◆ What you are asked to do: Only the lines from the one containing "none -> orange plate H9:I9 level 1" through the end of the entries are to be copied, exactly and without pictures, please.

---- Record excerpts

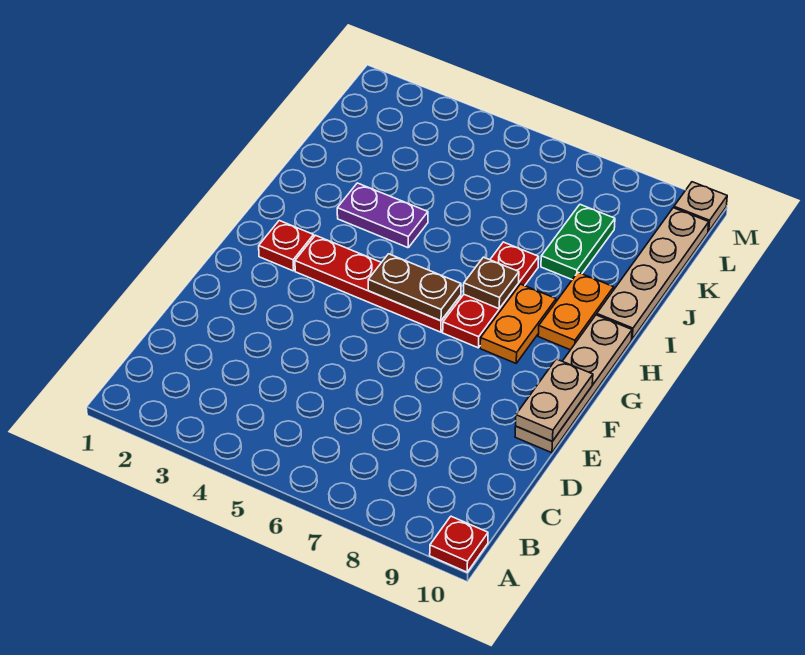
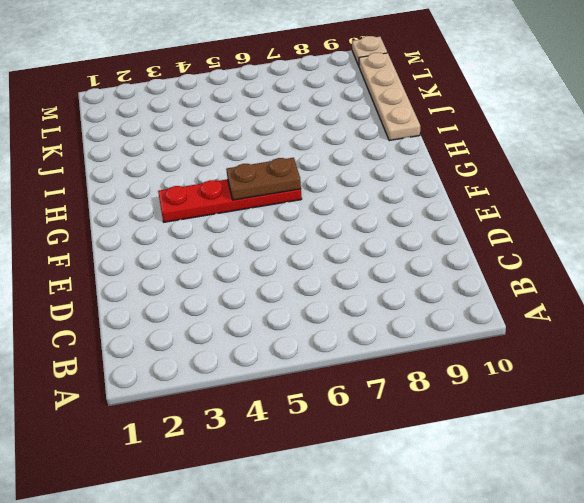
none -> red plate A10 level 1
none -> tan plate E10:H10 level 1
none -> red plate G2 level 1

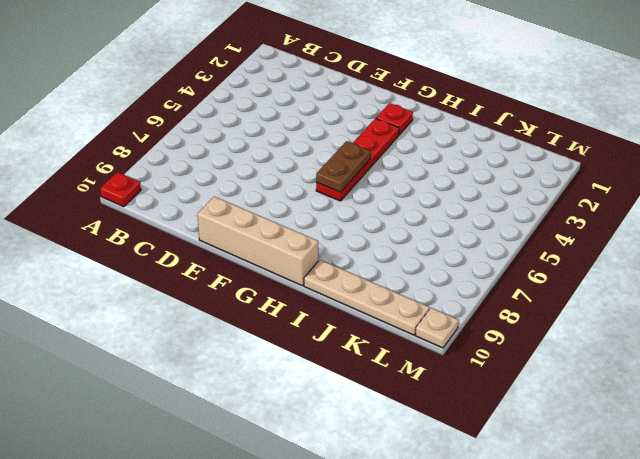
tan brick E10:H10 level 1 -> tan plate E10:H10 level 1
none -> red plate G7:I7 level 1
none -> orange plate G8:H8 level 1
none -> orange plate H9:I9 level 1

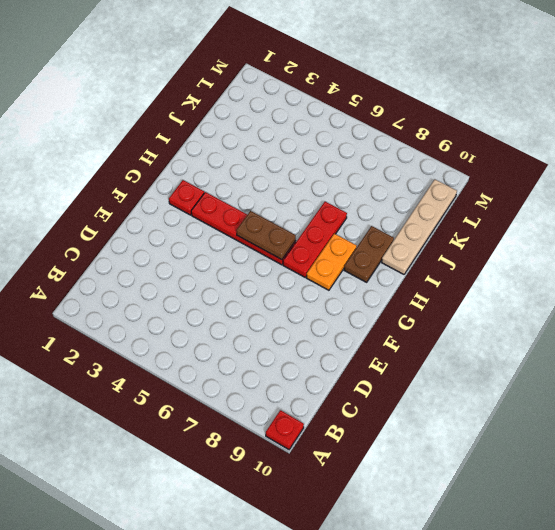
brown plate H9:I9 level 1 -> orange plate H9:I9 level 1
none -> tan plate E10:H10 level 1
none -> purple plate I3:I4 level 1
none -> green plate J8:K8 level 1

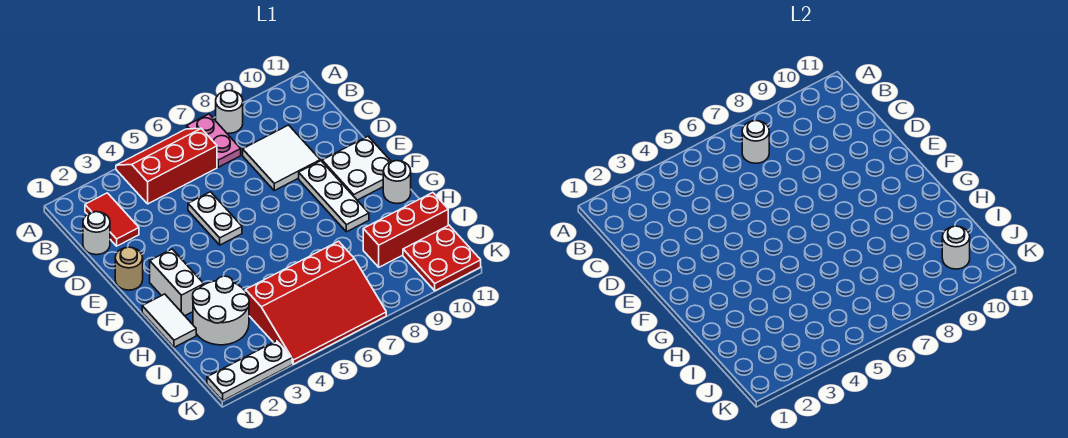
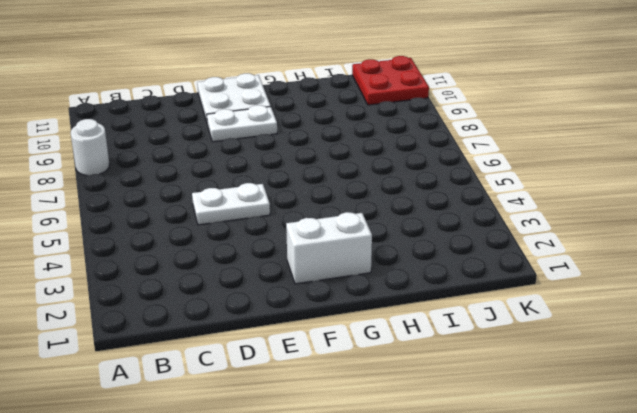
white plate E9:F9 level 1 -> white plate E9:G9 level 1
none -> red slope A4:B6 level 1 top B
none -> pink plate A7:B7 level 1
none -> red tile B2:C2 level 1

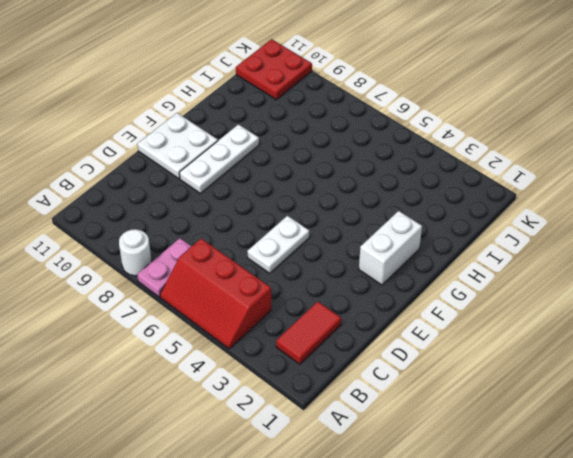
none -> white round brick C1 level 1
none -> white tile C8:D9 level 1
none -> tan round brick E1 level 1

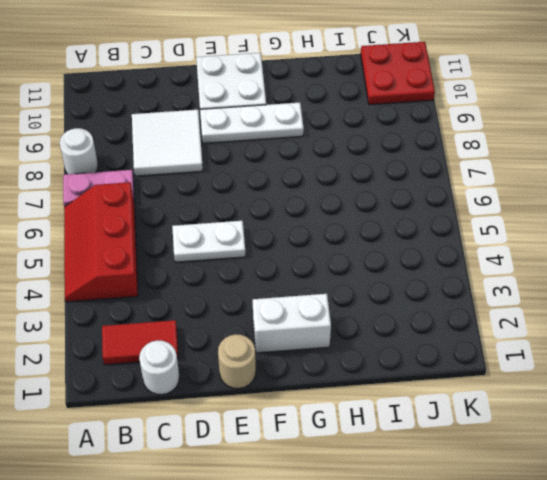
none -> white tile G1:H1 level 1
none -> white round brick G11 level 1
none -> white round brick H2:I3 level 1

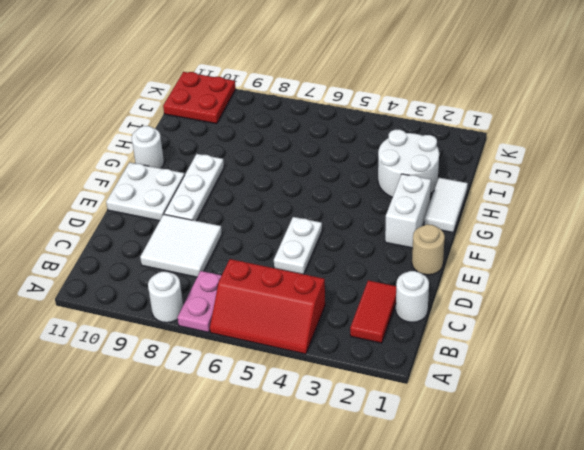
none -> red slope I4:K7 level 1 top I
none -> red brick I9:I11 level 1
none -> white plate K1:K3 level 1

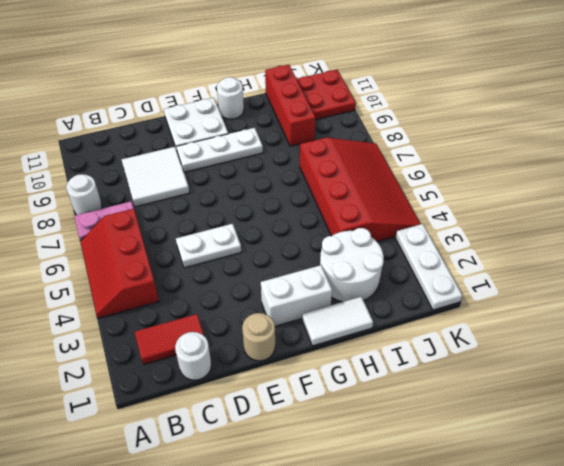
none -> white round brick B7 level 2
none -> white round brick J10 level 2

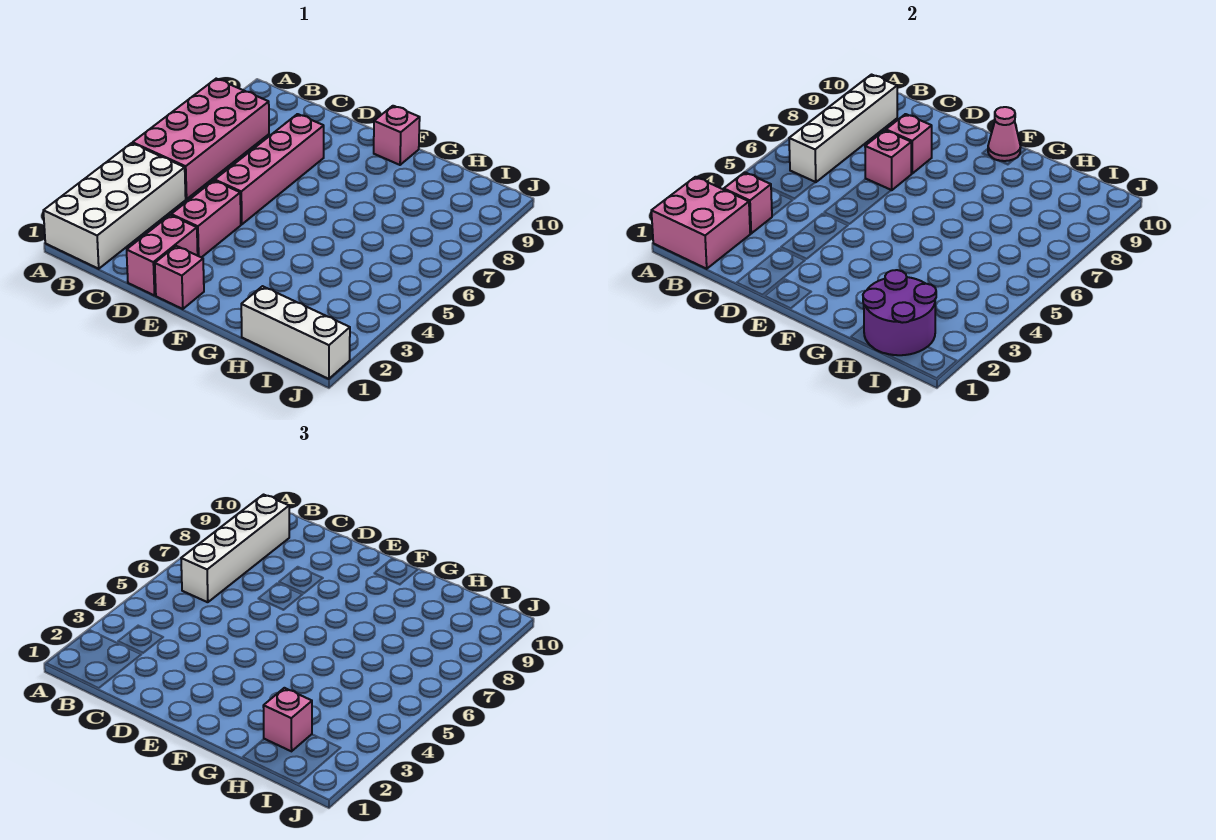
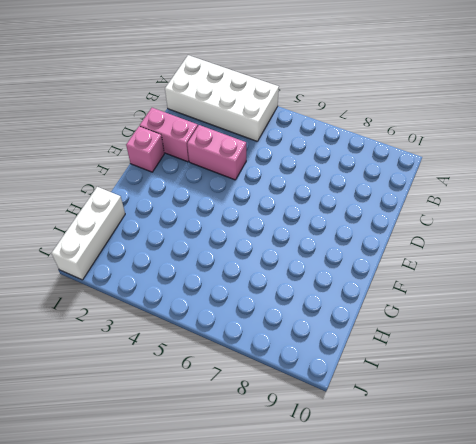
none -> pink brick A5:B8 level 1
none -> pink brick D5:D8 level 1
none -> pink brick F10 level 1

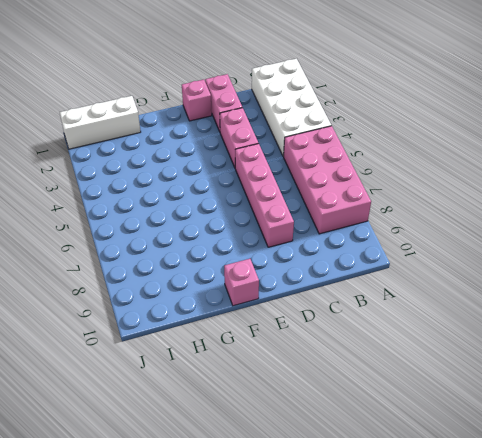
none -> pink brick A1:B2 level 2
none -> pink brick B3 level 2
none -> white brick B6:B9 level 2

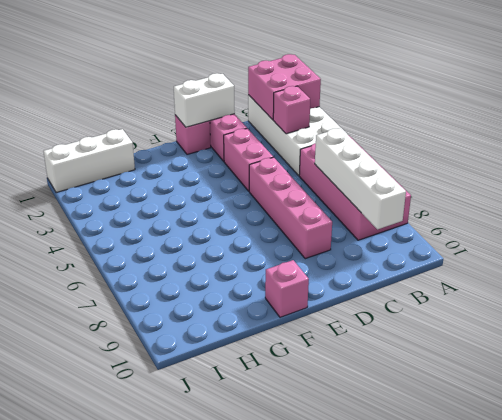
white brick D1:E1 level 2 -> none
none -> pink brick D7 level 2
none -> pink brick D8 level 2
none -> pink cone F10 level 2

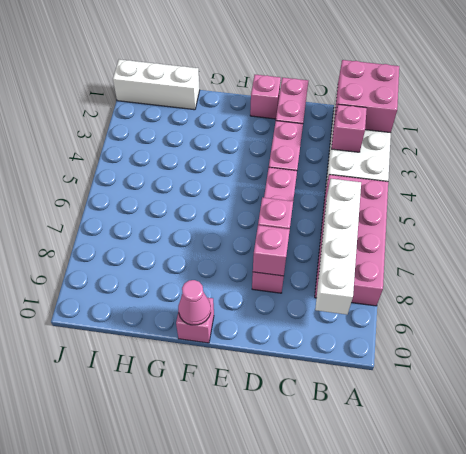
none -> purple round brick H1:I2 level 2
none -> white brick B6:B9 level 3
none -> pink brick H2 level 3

--------

◆ Finished task:
none -> orange plate H9:I9 level 1

brown plate H9:I9 level 1 -> orange plate H9:I9 level 1
none -> tan plate E10:H10 level 1
none -> purple plate I3:I4 level 1
none -> green plate J8:K8 level 1

white plate E9:F9 level 1 -> white plate E9:G9 level 1
none -> red slope A4:B6 level 1 top B
none -> pink plate A7:B7 level 1
none -> red tile B2:C2 level 1

none -> white round brick C1 level 1
none -> white tile C8:D9 level 1
none -> tan round brick E1 level 1

none -> white tile G1:H1 level 1
none -> white round brick G11 level 1
none -> white round brick H2:I3 level 1

none -> red slope I4:K7 level 1 top I
none -> red brick I9:I11 level 1
none -> white plate K1:K3 level 1

none -> white round brick B7 level 2
none -> white round brick J10 level 2

none -> pink brick A5:B8 level 1
none -> pink brick D5:D8 level 1
none -> pink brick F10 level 1

none -> pink brick A1:B2 level 2
none -> pink brick B3 level 2
none -> white brick B6:B9 level 2

white brick D1:E1 level 2 -> none
none -> pink brick D7 level 2
none -> pink brick D8 level 2
none -> pink cone F10 level 2

none -> purple round brick H1:I2 level 2
none -> white brick B6:B9 level 3
none -> pink brick H2 level 3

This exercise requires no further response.